> **TASK**: When you copy the data, keep every word exactly as it is and leave the pictures out.

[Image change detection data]
──────────

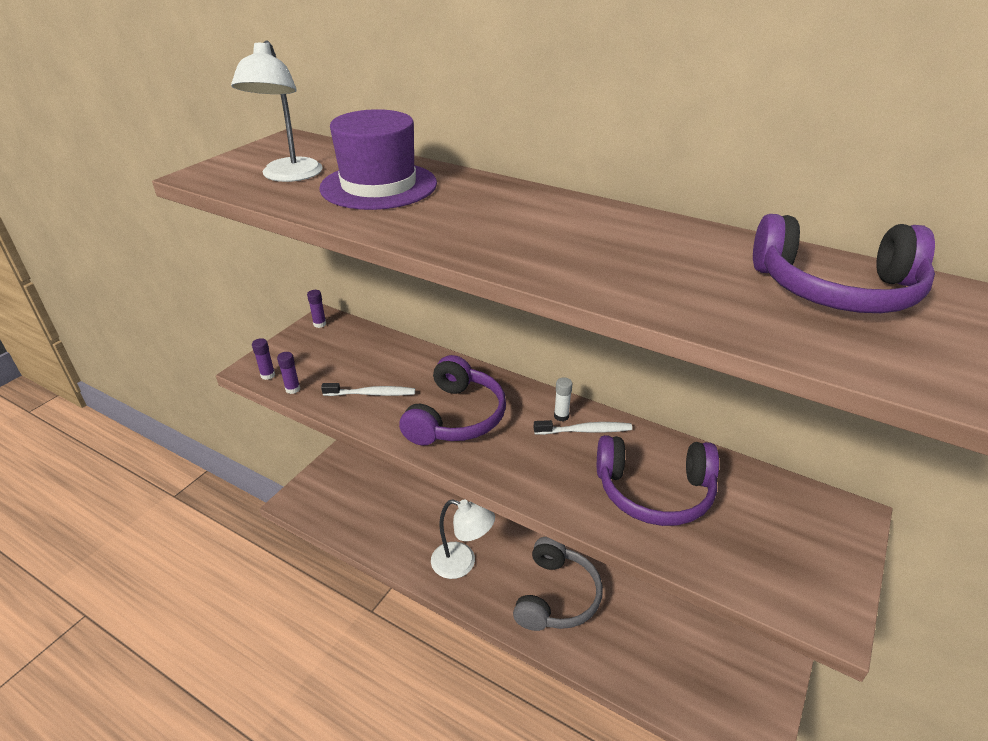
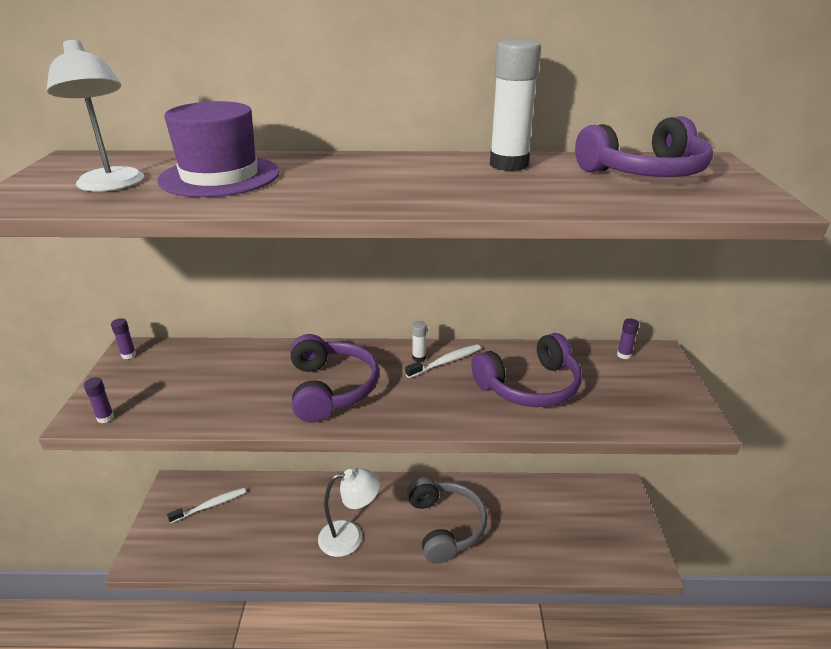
camera: 30 degrees left, 5 degrees down
purple glue stick [277,352,300,394] -> purple glue stick moved to [617,318,639,359]
white toothbrush [321,383,415,396] -> white toothbrush moved to [167,488,246,523]
none -> white glue stick [490,39,541,171]

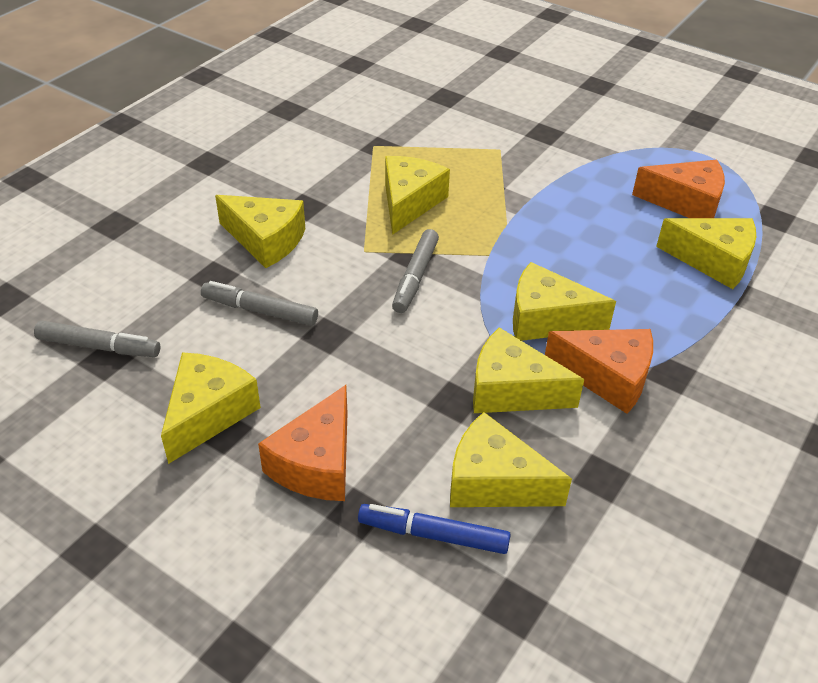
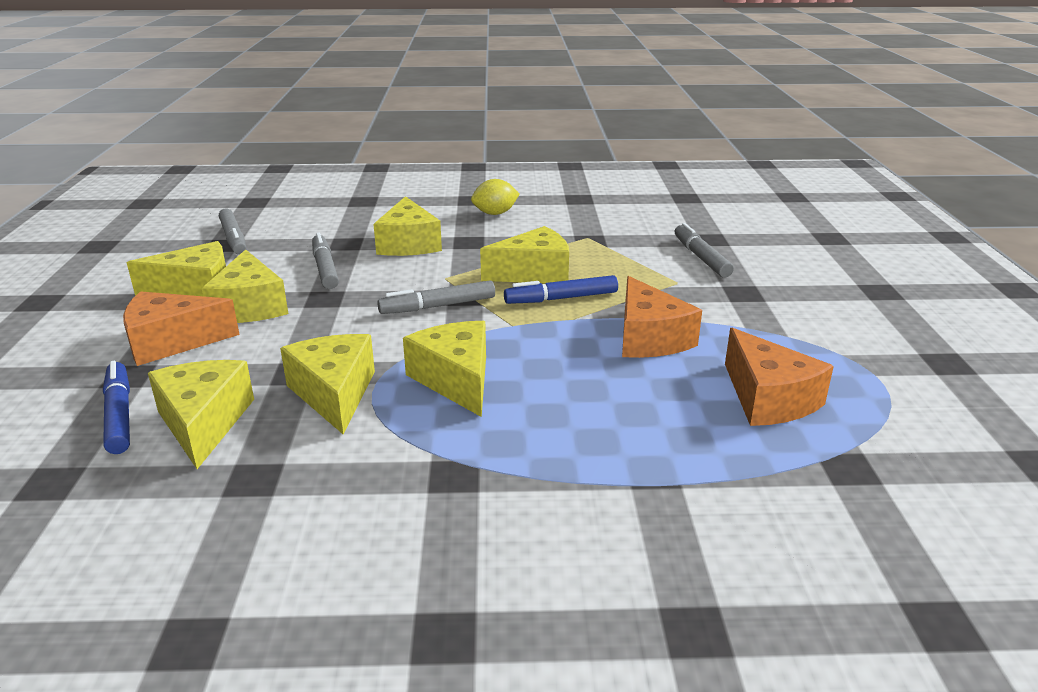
camera: 55 degrees right, 15 degrees down
orange cheese [545,329,653,414] -> orange cheese moved to [622,276,702,358]
yellow cheese [656,218,756,289] -> yellow cheese moved to [202,249,288,323]
none -> yellow lemon [471,179,520,215]
none -> blue marker [504,275,618,304]
none -> grey marker [675,223,734,277]

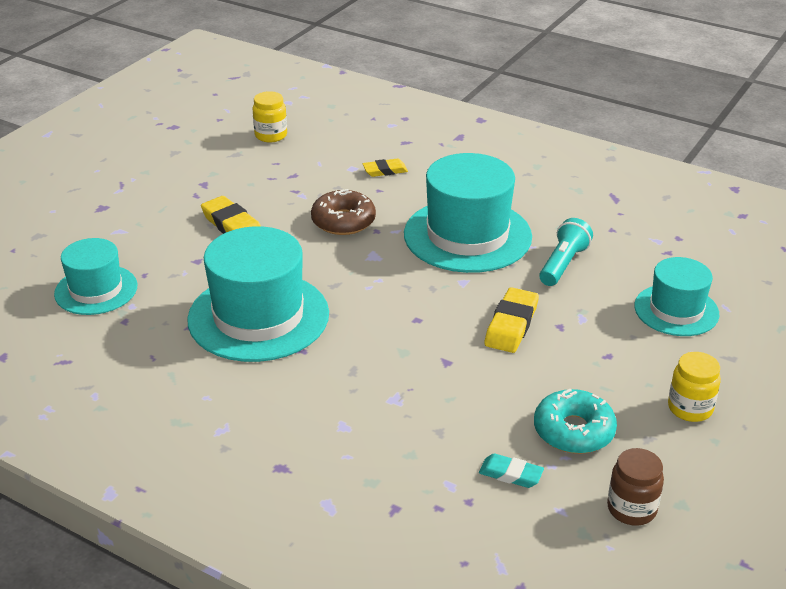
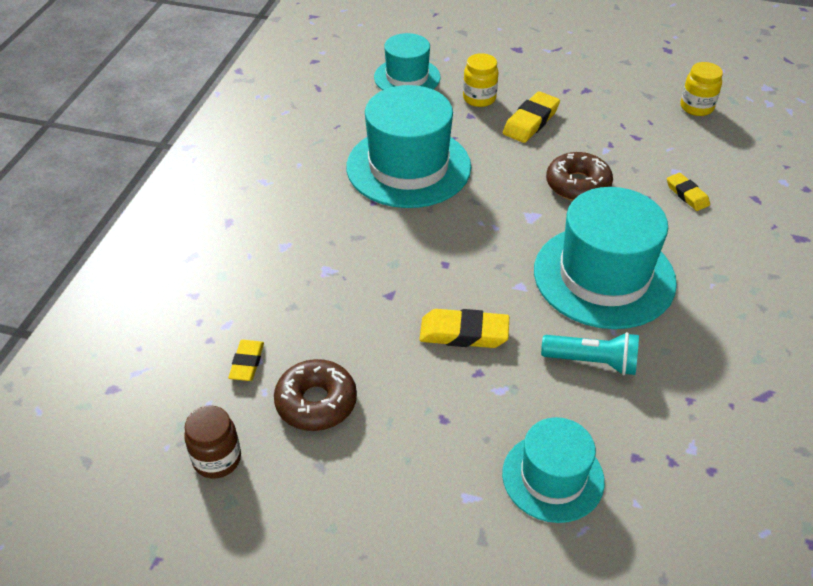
camera: 75 degrees right, 10 degrees up
turquoise eraser [479,454,544,488] -> yellow eraser [228,340,264,381]
turquoise donut [534,389,617,454] -> brown donut [274,359,357,431]
yellow jar [668,352,721,422] -> yellow jar moved to [463,53,498,107]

──────────

> **ANSWER AREA**:
camera: 30 degrees left, 5 degrees down
purple glue stick [277,352,300,394] -> purple glue stick moved to [617,318,639,359]
white toothbrush [321,383,415,396] -> white toothbrush moved to [167,488,246,523]
none -> white glue stick [490,39,541,171]

camera: 55 degrees right, 15 degrees down
orange cheese [545,329,653,414] -> orange cheese moved to [622,276,702,358]
yellow cheese [656,218,756,289] -> yellow cheese moved to [202,249,288,323]
none -> yellow lemon [471,179,520,215]
none -> blue marker [504,275,618,304]
none -> grey marker [675,223,734,277]

camera: 75 degrees right, 10 degrees up
turquoise eraser [479,454,544,488] -> yellow eraser [228,340,264,381]
turquoise donut [534,389,617,454] -> brown donut [274,359,357,431]
yellow jar [668,352,721,422] -> yellow jar moved to [463,53,498,107]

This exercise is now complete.